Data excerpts
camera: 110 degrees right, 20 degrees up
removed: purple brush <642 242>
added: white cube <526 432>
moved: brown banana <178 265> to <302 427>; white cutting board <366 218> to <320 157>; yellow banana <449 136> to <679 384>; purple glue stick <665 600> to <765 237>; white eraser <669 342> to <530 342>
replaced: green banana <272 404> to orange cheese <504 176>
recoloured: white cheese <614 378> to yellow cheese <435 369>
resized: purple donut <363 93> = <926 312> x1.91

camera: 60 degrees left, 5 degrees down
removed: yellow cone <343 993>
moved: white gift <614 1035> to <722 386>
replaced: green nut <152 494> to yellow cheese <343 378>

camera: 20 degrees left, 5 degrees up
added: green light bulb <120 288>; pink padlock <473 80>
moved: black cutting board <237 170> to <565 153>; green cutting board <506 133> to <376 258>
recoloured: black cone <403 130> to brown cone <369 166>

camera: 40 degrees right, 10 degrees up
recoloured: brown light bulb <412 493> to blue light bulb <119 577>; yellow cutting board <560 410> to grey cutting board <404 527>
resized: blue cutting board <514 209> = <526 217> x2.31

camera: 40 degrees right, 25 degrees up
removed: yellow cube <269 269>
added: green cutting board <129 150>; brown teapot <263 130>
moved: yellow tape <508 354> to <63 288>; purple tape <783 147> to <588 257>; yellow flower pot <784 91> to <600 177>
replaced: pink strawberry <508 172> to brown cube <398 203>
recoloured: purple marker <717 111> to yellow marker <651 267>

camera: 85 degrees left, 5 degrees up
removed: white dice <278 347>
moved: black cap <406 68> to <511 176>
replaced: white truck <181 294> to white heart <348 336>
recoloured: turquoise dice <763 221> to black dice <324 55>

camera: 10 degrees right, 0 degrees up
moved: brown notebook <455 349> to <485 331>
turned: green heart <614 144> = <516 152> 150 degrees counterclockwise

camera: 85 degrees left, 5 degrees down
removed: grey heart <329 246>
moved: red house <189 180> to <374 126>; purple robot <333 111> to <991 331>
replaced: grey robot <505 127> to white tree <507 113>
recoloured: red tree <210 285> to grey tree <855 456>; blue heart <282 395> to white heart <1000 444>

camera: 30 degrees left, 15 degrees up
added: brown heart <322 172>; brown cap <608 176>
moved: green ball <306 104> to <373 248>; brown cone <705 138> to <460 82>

• _Task_:
Every line in the data above that includes the word "banana" should be copied.

• _Answer section_:
moved: brown banana <178 265> to <302 427>; white cutting board <366 218> to <320 157>; yellow banana <449 136> to <679 384>; purple glue stick <665 600> to <765 237>; white eraser <669 342> to <530 342>
replaced: green banana <272 404> to orange cheese <504 176>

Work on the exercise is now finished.